### ACTIVITY:
An exact transcription is needed of the lines below from the one with "P2 pin 2: GND -> +3V3" through the one with "R8: 330 (+3V3, W5) -> 330 (+3V3, W12)", with no other lines and no pictures.

### Change detection data:

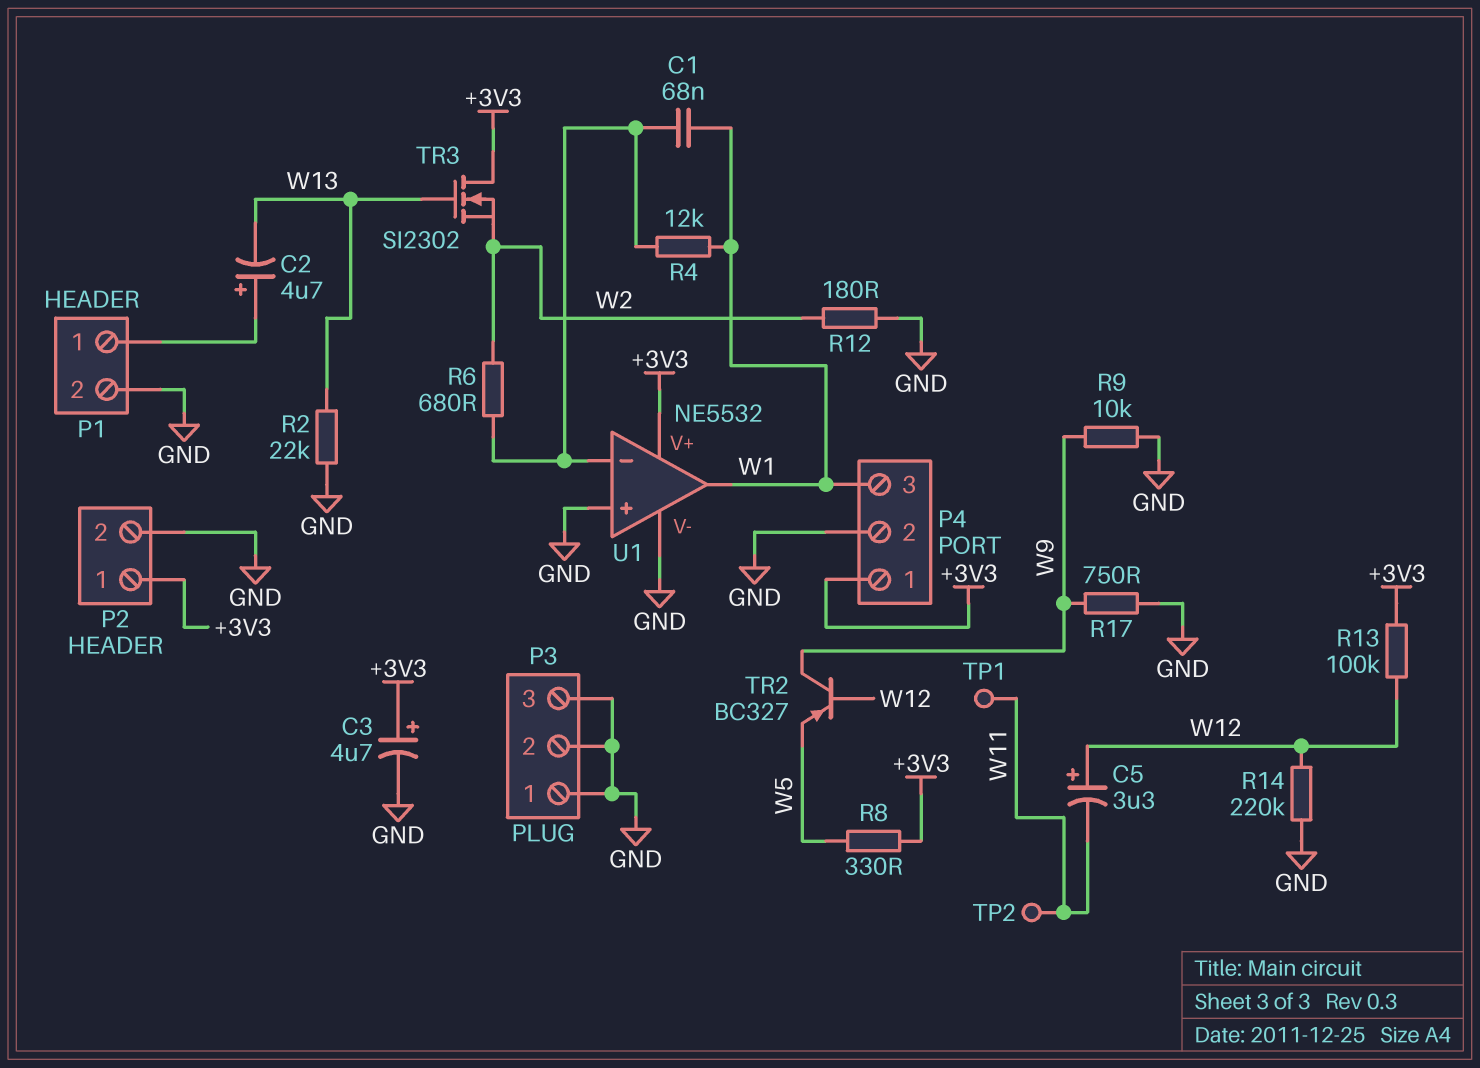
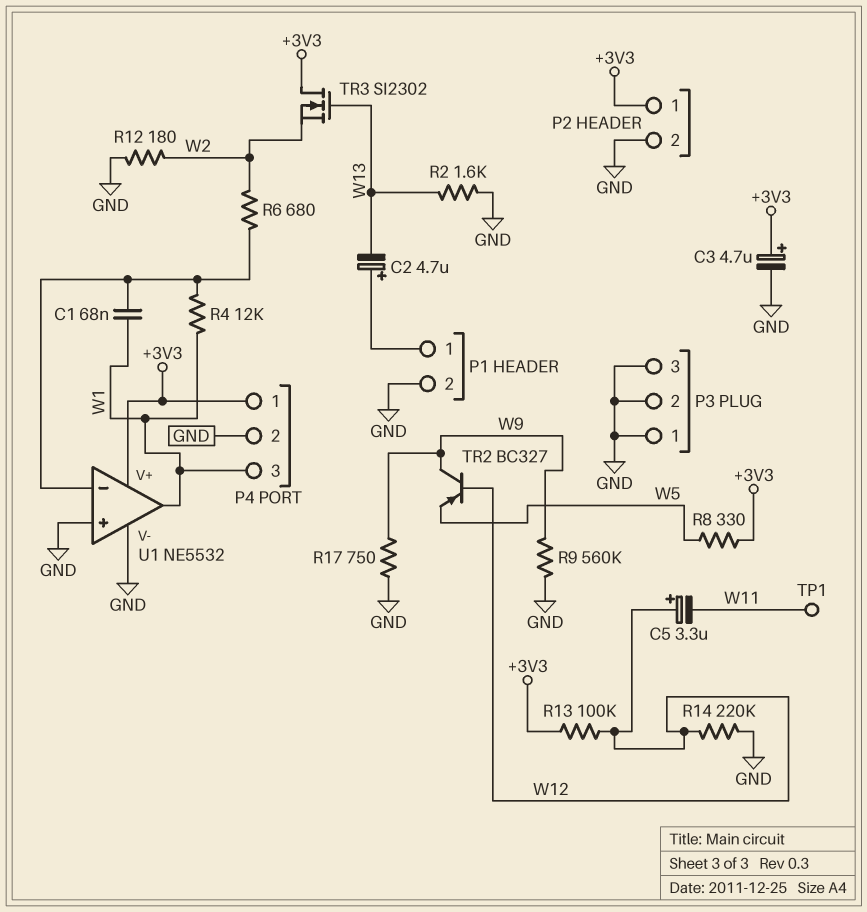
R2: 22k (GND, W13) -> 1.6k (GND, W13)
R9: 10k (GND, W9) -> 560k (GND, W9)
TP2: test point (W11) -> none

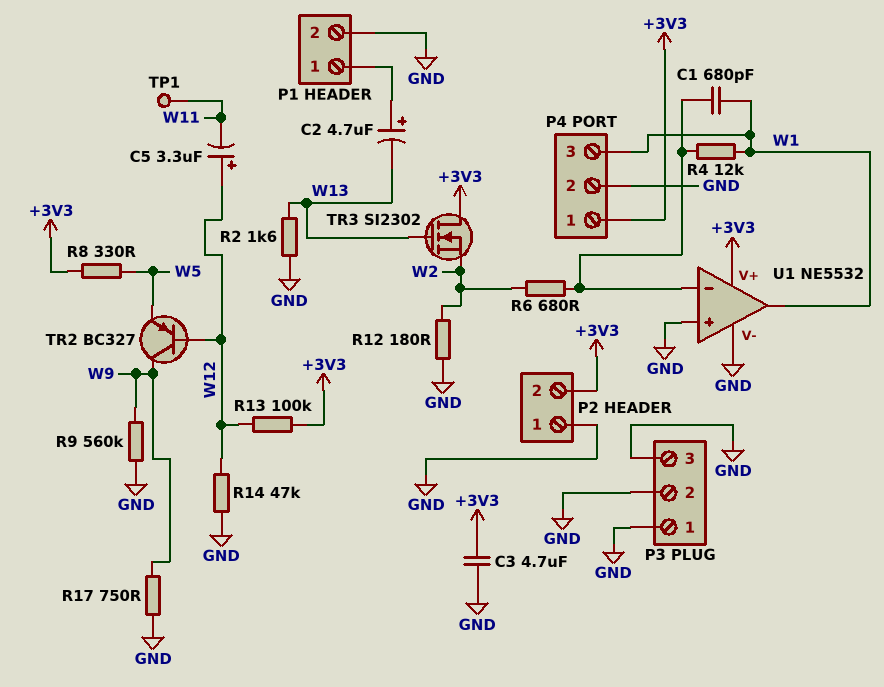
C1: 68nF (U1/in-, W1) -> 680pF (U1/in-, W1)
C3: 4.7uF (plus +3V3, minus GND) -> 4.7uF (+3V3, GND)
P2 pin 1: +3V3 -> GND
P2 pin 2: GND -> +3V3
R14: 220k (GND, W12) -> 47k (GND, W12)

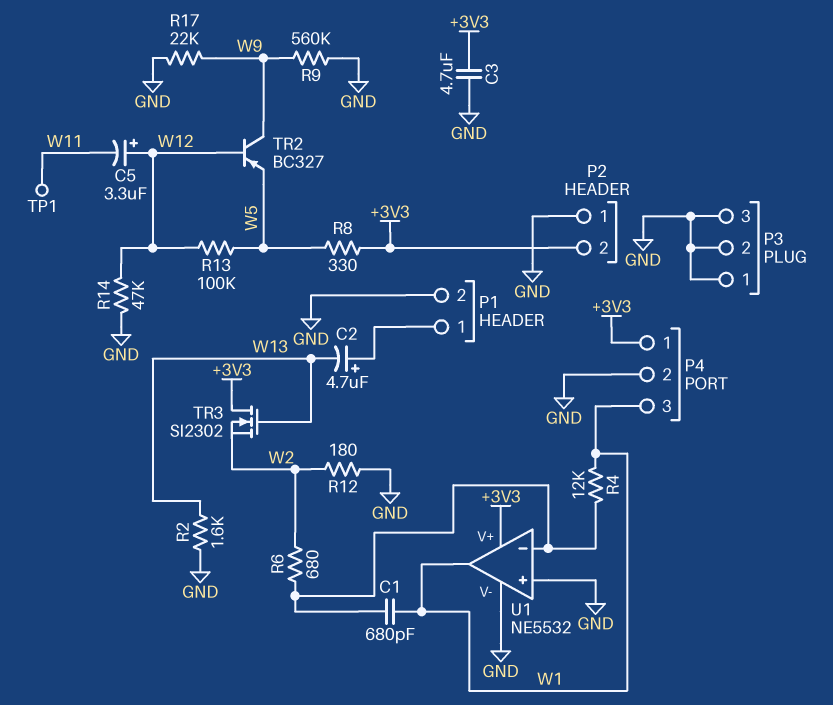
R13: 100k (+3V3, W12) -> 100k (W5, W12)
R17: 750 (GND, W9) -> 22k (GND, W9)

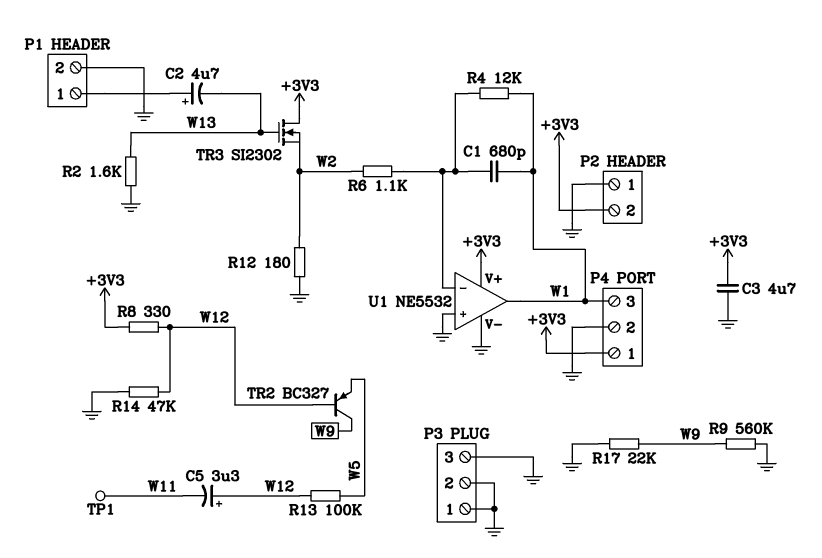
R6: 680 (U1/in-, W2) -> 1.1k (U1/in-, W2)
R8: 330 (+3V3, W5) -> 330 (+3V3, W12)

--

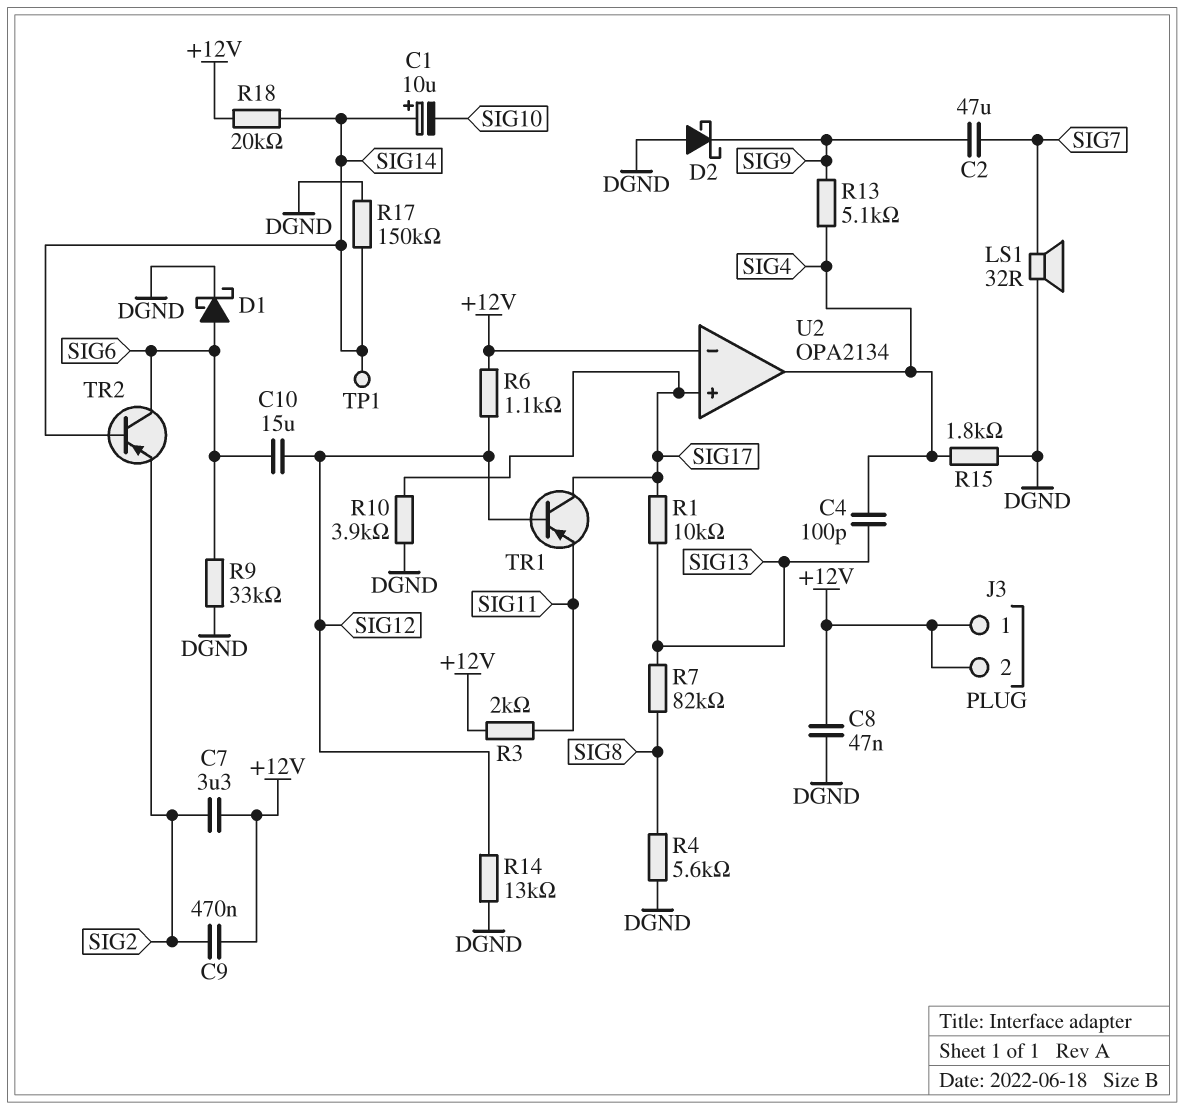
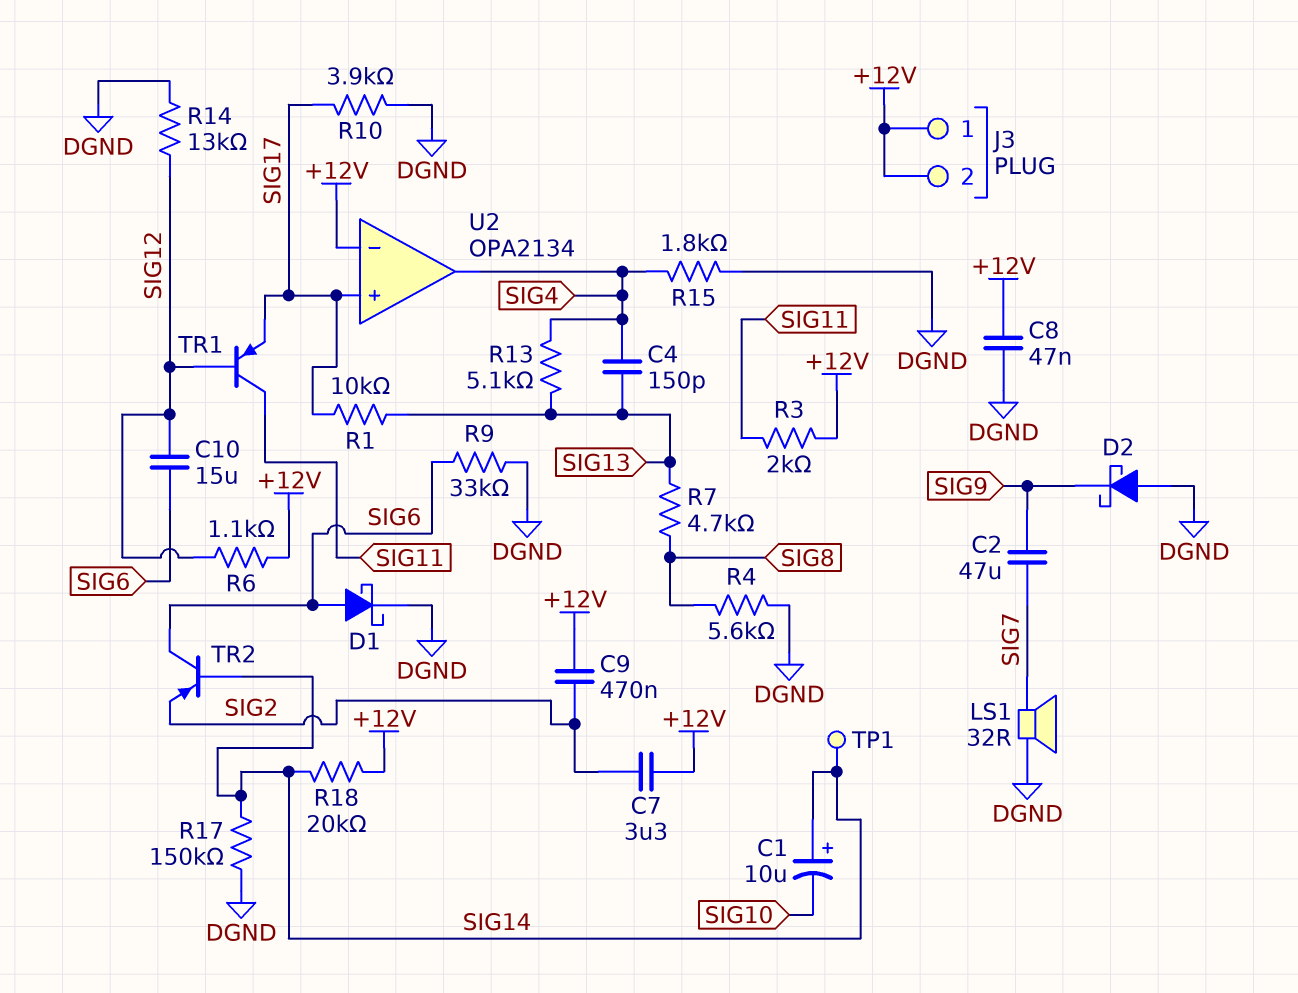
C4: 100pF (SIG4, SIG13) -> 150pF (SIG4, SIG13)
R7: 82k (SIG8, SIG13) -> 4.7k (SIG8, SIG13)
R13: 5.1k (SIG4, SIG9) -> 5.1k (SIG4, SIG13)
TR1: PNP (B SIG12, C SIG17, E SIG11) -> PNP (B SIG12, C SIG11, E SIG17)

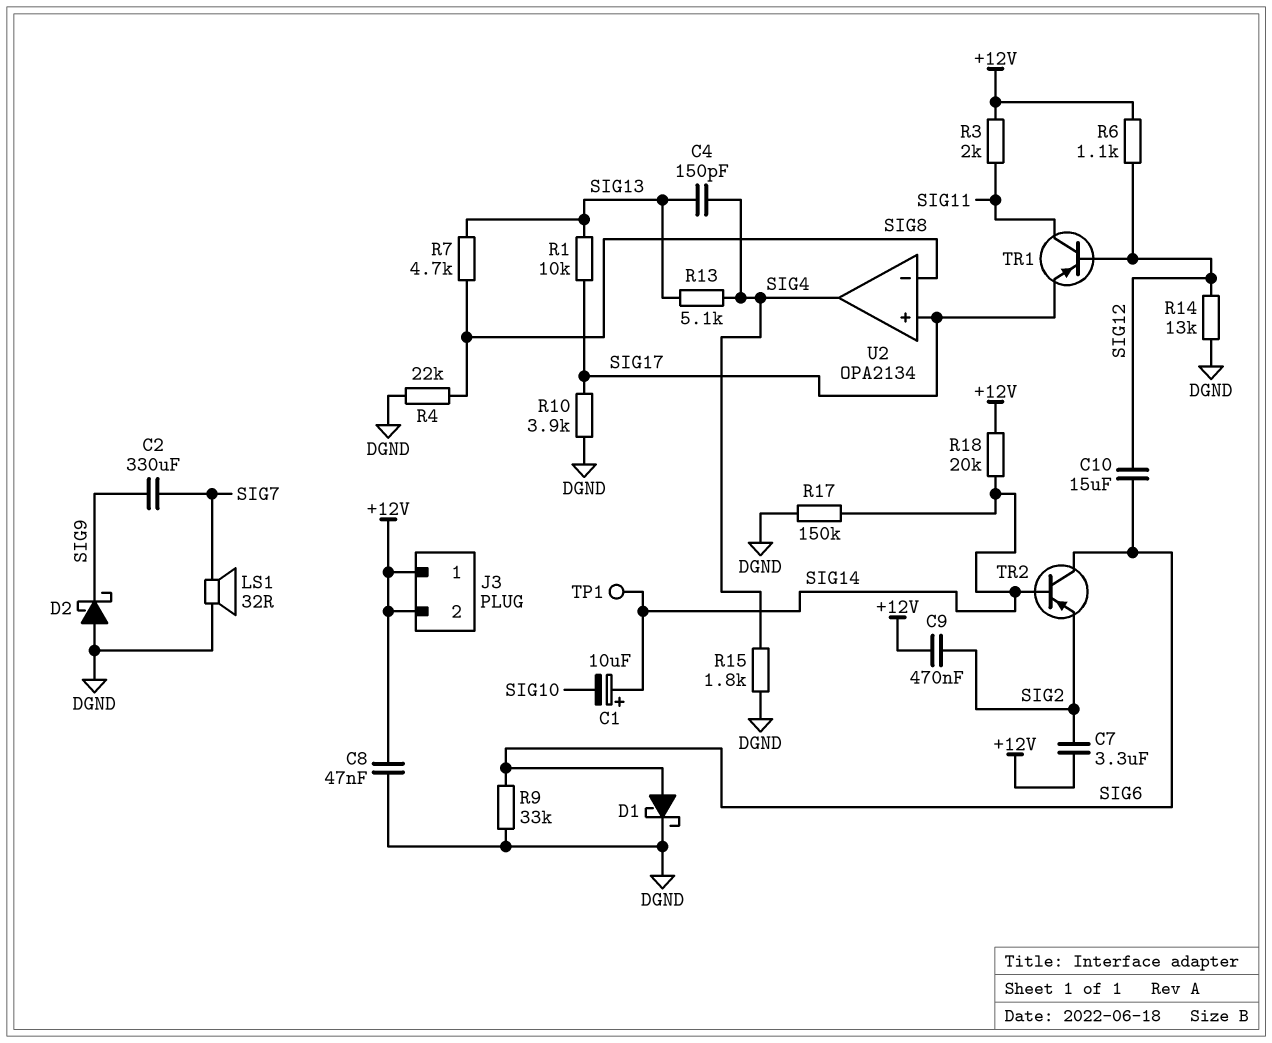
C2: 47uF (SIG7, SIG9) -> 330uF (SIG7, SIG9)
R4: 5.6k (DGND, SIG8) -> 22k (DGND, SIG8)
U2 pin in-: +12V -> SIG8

* * *

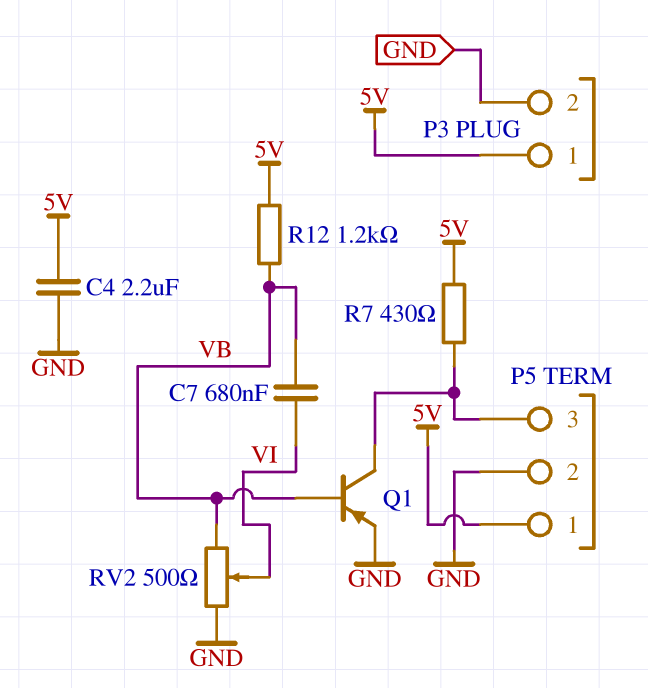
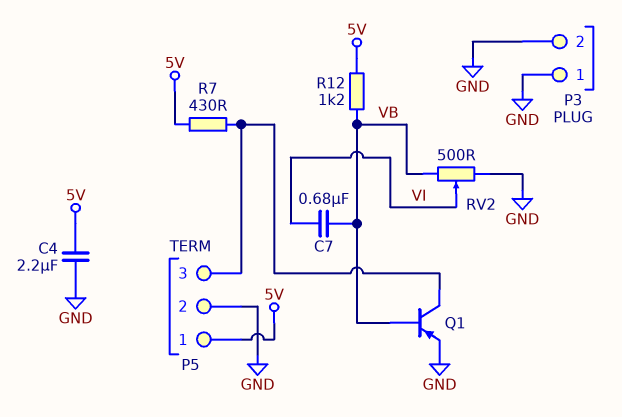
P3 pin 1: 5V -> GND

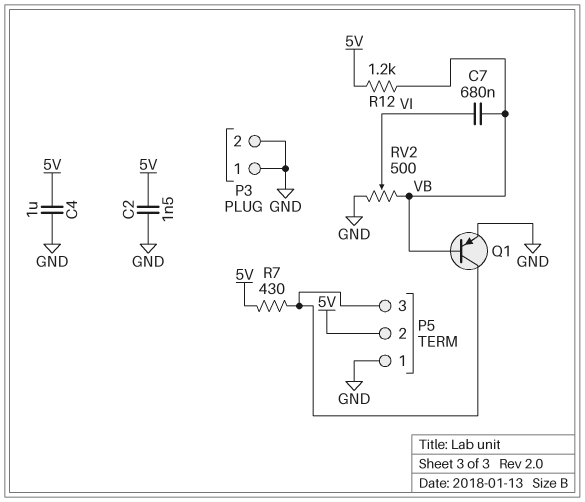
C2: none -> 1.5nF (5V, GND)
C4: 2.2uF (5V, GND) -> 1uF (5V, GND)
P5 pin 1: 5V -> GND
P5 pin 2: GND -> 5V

### ANSWER BOX:
P2 pin 2: GND -> +3V3
R14: 220k (GND, W12) -> 47k (GND, W12)

R13: 100k (+3V3, W12) -> 100k (W5, W12)
R17: 750 (GND, W9) -> 22k (GND, W9)

R6: 680 (U1/in-, W2) -> 1.1k (U1/in-, W2)
R8: 330 (+3V3, W5) -> 330 (+3V3, W12)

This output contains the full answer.